(Records drawn from a dataset)

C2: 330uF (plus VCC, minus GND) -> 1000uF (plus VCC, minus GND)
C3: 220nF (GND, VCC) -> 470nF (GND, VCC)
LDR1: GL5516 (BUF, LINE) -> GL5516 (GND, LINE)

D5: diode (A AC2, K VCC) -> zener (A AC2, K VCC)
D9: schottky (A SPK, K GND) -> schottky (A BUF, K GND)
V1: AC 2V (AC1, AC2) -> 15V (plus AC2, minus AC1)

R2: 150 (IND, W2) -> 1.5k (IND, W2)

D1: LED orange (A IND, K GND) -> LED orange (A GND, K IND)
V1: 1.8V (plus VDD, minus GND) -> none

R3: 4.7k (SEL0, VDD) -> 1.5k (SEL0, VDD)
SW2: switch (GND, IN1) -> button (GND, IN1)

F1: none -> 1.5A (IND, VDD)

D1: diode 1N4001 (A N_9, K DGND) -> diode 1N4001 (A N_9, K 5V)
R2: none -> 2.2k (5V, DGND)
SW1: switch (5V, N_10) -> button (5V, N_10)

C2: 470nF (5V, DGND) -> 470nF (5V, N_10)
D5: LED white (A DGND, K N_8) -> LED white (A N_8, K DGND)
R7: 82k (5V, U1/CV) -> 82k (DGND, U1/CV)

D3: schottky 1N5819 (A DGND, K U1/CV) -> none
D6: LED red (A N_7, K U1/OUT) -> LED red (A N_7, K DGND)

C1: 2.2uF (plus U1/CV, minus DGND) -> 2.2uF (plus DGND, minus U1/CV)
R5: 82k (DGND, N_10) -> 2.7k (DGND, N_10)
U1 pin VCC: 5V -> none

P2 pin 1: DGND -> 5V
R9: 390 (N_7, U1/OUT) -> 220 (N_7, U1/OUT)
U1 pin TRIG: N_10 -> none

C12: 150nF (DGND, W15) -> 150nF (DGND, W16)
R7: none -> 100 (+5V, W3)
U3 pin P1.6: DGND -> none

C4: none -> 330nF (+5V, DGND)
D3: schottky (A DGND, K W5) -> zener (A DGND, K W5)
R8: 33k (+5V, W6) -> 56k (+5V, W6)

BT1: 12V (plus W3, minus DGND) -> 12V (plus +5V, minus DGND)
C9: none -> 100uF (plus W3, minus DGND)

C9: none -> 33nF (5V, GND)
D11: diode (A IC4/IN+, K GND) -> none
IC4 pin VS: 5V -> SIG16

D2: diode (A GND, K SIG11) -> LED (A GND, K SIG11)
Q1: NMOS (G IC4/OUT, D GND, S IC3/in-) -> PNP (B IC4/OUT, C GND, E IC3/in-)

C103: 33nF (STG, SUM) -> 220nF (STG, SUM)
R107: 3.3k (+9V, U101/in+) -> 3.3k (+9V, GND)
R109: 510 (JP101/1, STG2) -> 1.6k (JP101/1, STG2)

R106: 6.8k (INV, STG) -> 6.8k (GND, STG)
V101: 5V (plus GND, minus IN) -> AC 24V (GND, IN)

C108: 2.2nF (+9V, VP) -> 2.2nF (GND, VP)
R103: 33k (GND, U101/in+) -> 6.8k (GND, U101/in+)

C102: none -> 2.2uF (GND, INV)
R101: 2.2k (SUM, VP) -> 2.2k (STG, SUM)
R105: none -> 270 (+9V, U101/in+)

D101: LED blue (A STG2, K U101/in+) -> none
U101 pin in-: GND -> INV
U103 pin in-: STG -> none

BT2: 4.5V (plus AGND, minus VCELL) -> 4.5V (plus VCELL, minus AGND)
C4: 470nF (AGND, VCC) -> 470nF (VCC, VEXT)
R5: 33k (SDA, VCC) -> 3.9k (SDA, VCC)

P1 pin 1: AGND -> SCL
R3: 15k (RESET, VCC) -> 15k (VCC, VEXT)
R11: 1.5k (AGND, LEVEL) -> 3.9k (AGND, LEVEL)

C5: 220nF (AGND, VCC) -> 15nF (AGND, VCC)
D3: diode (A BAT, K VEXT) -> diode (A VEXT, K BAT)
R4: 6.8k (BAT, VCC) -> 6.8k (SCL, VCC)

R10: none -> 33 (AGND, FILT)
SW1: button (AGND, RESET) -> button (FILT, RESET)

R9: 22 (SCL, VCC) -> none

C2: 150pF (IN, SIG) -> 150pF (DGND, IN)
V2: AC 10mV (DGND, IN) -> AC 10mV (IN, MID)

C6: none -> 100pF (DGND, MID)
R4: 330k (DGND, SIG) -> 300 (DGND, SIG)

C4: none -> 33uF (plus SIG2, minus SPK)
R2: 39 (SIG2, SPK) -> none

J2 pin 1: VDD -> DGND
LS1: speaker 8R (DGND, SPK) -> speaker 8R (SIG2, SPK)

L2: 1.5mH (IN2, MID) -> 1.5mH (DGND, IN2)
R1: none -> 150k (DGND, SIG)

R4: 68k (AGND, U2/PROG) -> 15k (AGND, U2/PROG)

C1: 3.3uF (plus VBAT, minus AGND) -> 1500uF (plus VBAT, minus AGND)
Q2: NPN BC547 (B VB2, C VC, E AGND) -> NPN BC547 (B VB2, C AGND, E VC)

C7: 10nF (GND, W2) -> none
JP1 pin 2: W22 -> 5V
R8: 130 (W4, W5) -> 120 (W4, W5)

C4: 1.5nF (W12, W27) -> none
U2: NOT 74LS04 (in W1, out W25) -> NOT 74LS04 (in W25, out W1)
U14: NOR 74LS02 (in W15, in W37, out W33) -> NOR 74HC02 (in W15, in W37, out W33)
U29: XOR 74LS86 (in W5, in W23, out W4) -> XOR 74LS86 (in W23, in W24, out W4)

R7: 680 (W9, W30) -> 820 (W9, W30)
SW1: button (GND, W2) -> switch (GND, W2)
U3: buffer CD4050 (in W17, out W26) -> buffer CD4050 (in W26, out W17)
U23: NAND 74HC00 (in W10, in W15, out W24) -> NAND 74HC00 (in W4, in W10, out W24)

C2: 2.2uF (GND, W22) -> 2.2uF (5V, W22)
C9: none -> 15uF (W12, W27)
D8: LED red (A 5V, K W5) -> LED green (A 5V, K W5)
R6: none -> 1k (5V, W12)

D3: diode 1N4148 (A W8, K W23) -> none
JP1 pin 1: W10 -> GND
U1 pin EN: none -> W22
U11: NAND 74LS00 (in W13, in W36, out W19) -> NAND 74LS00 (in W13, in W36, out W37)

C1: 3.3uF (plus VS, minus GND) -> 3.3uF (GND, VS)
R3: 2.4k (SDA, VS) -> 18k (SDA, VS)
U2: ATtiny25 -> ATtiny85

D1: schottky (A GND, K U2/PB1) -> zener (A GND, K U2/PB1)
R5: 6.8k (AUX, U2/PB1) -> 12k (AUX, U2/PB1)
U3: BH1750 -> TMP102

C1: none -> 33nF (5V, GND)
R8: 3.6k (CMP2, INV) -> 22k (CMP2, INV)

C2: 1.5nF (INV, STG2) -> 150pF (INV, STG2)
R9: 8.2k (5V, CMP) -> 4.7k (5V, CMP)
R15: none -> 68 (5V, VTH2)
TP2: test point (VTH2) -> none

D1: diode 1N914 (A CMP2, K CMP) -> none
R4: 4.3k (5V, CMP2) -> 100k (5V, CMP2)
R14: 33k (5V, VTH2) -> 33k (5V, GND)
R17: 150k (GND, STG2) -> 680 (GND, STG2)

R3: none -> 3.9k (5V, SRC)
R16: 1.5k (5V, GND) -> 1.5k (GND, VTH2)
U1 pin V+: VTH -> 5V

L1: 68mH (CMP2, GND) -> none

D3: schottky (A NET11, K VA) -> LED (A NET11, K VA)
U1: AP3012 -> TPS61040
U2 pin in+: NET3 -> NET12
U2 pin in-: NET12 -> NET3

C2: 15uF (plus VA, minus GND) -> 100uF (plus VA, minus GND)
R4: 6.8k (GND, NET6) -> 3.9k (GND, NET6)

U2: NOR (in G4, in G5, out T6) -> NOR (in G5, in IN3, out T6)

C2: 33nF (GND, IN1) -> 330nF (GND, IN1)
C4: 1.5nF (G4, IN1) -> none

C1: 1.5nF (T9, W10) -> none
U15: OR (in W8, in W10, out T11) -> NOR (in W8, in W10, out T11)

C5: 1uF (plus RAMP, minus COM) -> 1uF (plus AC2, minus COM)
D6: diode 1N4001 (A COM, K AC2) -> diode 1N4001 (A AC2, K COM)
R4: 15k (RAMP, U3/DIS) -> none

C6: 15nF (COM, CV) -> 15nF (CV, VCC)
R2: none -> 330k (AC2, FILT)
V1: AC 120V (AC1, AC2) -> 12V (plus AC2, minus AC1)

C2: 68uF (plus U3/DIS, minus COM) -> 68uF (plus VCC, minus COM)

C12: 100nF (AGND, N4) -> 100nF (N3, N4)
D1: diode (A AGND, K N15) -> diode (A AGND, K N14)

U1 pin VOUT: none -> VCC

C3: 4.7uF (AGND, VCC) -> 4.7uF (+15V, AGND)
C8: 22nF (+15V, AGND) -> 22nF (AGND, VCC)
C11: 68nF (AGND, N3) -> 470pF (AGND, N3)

(Assignment) Retrieve each line of the data in which the word "schottky" can be found.

(Response to this task)
D9: schottky (A SPK, K GND) -> schottky (A BUF, K GND)
D3: schottky 1N5819 (A DGND, K U1/CV) -> none
D3: schottky (A DGND, K W5) -> zener (A DGND, K W5)
D1: schottky (A GND, K U2/PB1) -> zener (A GND, K U2/PB1)
D3: schottky (A NET11, K VA) -> LED (A NET11, K VA)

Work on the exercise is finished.